• _Data below_
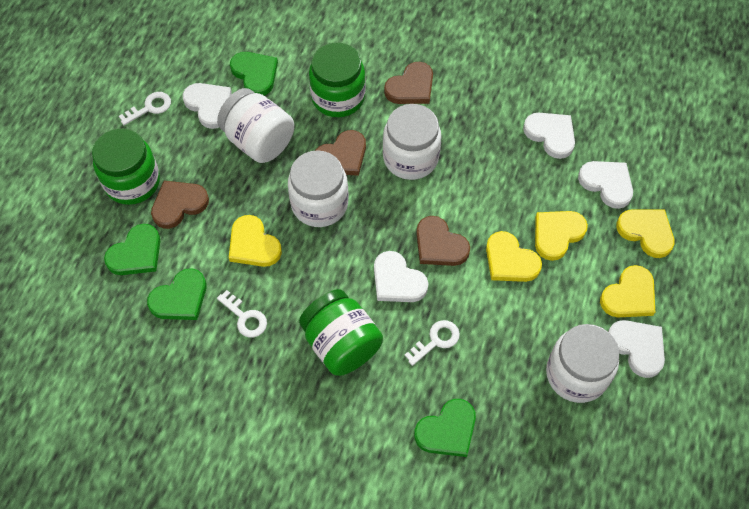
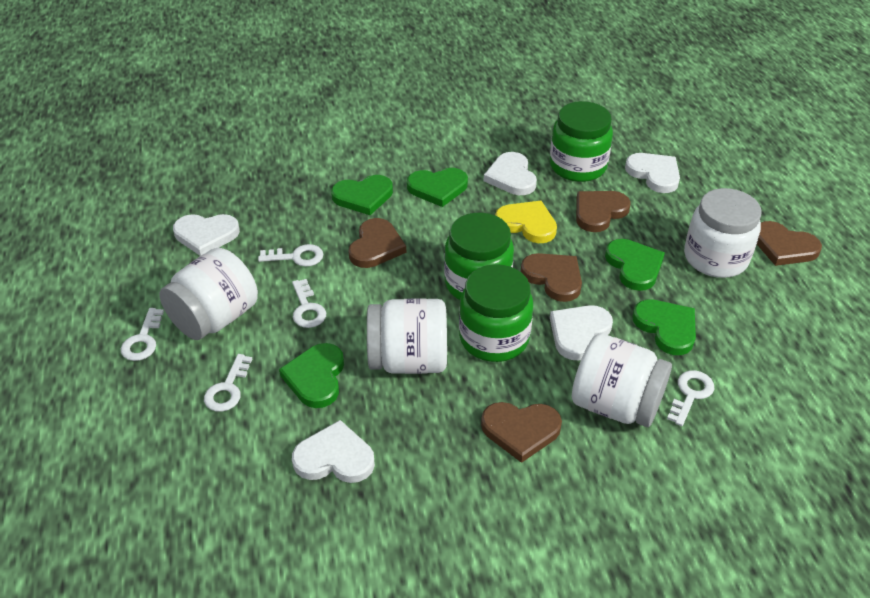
brown heart: 4 -> 5
green heart: 4 -> 5
white key: 3 -> 5
yellow heart: 5 -> 1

• _Task objective_
What this calls for is a word-for-word copy of the listing above, pictures excluded.

• _Result for this exercise_
brown heart: 4 -> 5
green heart: 4 -> 5
white key: 3 -> 5
yellow heart: 5 -> 1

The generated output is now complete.